§ Work request
Below are records to be reproduced exactly and in full.

§ Study material

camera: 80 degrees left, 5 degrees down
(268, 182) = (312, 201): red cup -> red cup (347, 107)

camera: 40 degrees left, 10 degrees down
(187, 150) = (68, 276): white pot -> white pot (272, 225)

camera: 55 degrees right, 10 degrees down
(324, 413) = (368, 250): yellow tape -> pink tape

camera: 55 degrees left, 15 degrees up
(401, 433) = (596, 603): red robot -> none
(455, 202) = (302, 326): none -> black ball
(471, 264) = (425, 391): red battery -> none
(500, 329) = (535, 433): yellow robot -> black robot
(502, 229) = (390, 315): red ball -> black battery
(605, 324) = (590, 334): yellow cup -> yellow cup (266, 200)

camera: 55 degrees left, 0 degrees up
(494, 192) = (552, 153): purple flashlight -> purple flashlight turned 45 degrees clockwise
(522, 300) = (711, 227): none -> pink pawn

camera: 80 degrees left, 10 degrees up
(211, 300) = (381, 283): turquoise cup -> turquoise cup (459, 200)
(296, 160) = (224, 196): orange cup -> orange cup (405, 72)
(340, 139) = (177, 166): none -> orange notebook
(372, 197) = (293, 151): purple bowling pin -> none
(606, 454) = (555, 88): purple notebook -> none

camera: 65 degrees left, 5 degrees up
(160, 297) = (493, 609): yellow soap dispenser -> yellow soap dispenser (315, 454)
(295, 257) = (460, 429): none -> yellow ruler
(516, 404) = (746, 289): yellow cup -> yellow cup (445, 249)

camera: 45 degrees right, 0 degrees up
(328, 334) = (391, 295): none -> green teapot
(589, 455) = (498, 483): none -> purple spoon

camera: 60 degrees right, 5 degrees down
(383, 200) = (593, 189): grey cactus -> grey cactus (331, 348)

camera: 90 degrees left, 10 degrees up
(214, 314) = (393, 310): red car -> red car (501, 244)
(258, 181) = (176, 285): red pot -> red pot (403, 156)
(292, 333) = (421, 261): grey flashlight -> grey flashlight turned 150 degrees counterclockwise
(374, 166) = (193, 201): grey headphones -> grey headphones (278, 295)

§ Output
camera: 80 degrees left, 5 degrees down
(268, 182) = (312, 201): red cup -> red cup (347, 107)

camera: 40 degrees left, 10 degrees down
(187, 150) = (68, 276): white pot -> white pot (272, 225)

camera: 55 degrees right, 10 degrees down
(324, 413) = (368, 250): yellow tape -> pink tape

camera: 55 degrees left, 15 degrees up
(401, 433) = (596, 603): red robot -> none
(455, 202) = (302, 326): none -> black ball
(471, 264) = (425, 391): red battery -> none
(500, 329) = (535, 433): yellow robot -> black robot
(502, 229) = (390, 315): red ball -> black battery
(605, 324) = (590, 334): yellow cup -> yellow cup (266, 200)

camera: 55 degrees left, 0 degrees up
(494, 192) = (552, 153): purple flashlight -> purple flashlight turned 45 degrees clockwise
(522, 300) = (711, 227): none -> pink pawn

camera: 80 degrees left, 10 degrees up
(211, 300) = (381, 283): turquoise cup -> turquoise cup (459, 200)
(296, 160) = (224, 196): orange cup -> orange cup (405, 72)
(340, 139) = (177, 166): none -> orange notebook
(372, 197) = (293, 151): purple bowling pin -> none
(606, 454) = (555, 88): purple notebook -> none

camera: 65 degrees left, 5 degrees up
(160, 297) = (493, 609): yellow soap dispenser -> yellow soap dispenser (315, 454)
(295, 257) = (460, 429): none -> yellow ruler
(516, 404) = (746, 289): yellow cup -> yellow cup (445, 249)

camera: 45 degrees right, 0 degrees up
(328, 334) = (391, 295): none -> green teapot
(589, 455) = (498, 483): none -> purple spoon

camera: 60 degrees right, 5 degrees down
(383, 200) = (593, 189): grey cactus -> grey cactus (331, 348)

camera: 90 degrees left, 10 degrees up
(214, 314) = (393, 310): red car -> red car (501, 244)
(258, 181) = (176, 285): red pot -> red pot (403, 156)
(292, 333) = (421, 261): grey flashlight -> grey flashlight turned 150 degrees counterclockwise
(374, 166) = (193, 201): grey headphones -> grey headphones (278, 295)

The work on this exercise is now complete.